→ **PROVIDED RECORDS**:
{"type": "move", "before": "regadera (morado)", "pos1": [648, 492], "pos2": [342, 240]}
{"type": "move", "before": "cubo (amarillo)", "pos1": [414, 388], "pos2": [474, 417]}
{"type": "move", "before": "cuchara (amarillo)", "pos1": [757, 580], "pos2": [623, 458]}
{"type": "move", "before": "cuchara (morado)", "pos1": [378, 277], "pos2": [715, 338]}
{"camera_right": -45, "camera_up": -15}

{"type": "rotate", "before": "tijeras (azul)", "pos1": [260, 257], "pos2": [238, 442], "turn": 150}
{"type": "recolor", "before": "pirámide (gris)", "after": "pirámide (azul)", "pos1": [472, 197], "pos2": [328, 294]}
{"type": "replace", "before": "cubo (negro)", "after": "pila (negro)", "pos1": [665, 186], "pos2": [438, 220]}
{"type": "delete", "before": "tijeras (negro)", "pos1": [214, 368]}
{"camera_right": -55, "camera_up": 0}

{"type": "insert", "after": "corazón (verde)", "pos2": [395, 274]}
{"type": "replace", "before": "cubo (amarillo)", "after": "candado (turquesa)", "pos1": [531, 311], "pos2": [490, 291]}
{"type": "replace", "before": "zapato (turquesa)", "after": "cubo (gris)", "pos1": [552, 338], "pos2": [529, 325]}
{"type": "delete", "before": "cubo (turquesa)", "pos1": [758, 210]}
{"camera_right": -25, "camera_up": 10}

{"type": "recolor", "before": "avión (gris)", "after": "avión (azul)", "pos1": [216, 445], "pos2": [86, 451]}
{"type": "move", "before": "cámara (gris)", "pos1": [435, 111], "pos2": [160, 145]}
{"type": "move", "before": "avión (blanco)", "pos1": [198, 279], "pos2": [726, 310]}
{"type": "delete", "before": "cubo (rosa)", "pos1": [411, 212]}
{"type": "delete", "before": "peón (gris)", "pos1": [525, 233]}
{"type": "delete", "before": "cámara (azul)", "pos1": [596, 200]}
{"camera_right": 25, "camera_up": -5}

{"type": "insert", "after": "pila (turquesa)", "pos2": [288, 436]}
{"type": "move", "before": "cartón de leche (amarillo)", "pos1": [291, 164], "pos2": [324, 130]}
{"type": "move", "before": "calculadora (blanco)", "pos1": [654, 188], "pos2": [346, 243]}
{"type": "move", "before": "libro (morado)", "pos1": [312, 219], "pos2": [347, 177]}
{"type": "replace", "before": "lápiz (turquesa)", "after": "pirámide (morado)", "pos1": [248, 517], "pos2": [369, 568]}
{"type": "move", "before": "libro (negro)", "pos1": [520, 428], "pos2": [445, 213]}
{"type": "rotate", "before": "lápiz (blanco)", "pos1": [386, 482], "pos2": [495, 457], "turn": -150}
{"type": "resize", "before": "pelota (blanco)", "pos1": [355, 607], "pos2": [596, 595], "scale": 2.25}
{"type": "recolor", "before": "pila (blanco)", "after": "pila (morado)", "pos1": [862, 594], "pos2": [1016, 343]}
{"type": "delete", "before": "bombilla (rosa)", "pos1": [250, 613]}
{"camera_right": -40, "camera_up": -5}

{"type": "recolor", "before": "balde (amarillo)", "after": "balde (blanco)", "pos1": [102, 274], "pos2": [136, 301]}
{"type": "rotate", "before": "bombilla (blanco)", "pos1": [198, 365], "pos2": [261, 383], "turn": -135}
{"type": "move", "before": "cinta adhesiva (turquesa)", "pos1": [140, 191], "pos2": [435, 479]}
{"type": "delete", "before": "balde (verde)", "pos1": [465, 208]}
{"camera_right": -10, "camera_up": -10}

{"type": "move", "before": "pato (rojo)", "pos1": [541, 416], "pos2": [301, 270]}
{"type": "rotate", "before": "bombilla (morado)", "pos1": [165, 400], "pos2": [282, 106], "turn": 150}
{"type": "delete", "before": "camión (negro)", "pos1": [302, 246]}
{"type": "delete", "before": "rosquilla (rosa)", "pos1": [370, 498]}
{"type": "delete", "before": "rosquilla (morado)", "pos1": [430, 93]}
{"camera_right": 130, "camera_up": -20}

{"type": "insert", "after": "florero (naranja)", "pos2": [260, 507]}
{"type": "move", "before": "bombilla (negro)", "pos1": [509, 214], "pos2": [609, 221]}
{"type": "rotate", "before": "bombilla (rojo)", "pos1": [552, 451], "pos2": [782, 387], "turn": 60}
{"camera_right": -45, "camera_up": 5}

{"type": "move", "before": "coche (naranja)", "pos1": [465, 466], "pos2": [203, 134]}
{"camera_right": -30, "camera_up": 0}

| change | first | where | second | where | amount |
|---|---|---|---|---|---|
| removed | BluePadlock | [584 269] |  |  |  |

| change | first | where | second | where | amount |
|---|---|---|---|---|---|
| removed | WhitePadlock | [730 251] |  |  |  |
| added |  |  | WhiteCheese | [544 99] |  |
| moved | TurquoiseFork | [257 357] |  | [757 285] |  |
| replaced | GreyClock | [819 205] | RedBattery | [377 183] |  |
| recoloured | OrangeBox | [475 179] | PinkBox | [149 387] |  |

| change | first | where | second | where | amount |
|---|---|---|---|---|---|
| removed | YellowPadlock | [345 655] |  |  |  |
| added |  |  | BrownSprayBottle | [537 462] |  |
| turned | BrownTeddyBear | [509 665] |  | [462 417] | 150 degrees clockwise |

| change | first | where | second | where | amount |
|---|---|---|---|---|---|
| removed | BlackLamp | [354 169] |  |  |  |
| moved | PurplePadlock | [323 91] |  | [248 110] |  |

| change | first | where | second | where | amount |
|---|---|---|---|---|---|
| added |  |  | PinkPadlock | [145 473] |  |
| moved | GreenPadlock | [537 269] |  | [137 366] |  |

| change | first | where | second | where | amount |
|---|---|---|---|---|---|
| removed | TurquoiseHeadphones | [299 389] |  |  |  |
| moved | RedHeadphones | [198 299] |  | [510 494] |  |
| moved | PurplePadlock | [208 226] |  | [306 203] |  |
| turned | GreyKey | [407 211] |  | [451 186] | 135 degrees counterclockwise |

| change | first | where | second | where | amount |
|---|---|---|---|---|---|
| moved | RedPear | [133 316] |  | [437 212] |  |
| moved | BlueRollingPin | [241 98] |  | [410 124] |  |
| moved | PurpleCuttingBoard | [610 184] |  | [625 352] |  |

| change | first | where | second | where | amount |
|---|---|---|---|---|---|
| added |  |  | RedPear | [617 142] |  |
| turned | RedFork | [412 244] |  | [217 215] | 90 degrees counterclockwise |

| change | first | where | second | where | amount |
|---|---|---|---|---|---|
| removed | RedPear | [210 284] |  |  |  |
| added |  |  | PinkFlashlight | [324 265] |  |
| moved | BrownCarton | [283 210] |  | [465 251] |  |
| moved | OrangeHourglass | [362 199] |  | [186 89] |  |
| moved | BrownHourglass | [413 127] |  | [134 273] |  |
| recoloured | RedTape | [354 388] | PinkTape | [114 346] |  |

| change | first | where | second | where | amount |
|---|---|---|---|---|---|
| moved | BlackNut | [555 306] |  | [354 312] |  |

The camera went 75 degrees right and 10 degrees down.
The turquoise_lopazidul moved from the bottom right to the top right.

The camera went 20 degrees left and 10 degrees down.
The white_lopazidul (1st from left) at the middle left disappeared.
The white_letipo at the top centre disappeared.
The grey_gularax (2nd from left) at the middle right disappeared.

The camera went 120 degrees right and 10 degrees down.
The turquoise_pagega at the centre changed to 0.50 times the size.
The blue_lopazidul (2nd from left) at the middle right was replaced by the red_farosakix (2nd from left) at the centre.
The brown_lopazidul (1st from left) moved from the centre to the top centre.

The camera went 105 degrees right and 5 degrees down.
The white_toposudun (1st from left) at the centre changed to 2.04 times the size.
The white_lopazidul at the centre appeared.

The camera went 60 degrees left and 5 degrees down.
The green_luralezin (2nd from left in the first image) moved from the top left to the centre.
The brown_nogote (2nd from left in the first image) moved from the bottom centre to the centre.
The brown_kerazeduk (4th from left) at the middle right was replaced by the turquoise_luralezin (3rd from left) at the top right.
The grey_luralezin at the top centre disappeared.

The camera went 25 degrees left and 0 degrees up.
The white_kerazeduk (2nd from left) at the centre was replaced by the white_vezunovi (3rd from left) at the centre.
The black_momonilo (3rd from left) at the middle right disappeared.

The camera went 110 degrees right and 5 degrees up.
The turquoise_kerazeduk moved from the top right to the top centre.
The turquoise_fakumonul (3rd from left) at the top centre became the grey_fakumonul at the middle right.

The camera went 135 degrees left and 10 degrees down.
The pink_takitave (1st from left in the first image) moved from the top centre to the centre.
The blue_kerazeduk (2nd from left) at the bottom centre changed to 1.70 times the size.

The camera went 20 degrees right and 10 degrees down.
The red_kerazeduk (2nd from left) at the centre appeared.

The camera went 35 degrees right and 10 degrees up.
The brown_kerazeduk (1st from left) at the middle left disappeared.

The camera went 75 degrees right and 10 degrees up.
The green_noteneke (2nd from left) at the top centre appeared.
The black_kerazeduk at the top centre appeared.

→ **EXERCISE DIRECTIONS**:
Copy the records above exactly, beginning at the line that contains "moved | BrownHourglass" and stopping after the line that contains "The turquoise_kerazeduk moved".

→ **RESULT OF THE TASK**:
| moved | BrownHourglass | [413 127] |  | [134 273] |  |
| recoloured | RedTape | [354 388] | PinkTape | [114 346] |  |

| change | first | where | second | where | amount |
|---|---|---|---|---|---|
| moved | BlackNut | [555 306] |  | [354 312] |  |

The camera went 75 degrees right and 10 degrees down.
The turquoise_lopazidul moved from the bottom right to the top right.

The camera went 20 degrees left and 10 degrees down.
The white_lopazidul (1st from left) at the middle left disappeared.
The white_letipo at the top centre disappeared.
The grey_gularax (2nd from left) at the middle right disappeared.

The camera went 120 degrees right and 10 degrees down.
The turquoise_pagega at the centre changed to 0.50 times the size.
The blue_lopazidul (2nd from left) at the middle right was replaced by the red_farosakix (2nd from left) at the centre.
The brown_lopazidul (1st from left) moved from the centre to the top centre.

The camera went 105 degrees right and 5 degrees down.
The white_toposudun (1st from left) at the centre changed to 2.04 times the size.
The white_lopazidul at the centre appeared.

The camera went 60 degrees left and 5 degrees down.
The green_luralezin (2nd from left in the first image) moved from the top left to the centre.
The brown_nogote (2nd from left in the first image) moved from the bottom centre to the centre.
The brown_kerazeduk (4th from left) at the middle right was replaced by the turquoise_luralezin (3rd from left) at the top right.
The grey_luralezin at the top centre disappeared.

The camera went 25 degrees left and 0 degrees up.
The white_kerazeduk (2nd from left) at the centre was replaced by the white_vezunovi (3rd from left) at the centre.
The black_momonilo (3rd from left) at the middle right disappeared.

The camera went 110 degrees right and 5 degrees up.
The turquoise_kerazeduk moved from the top right to the top centre.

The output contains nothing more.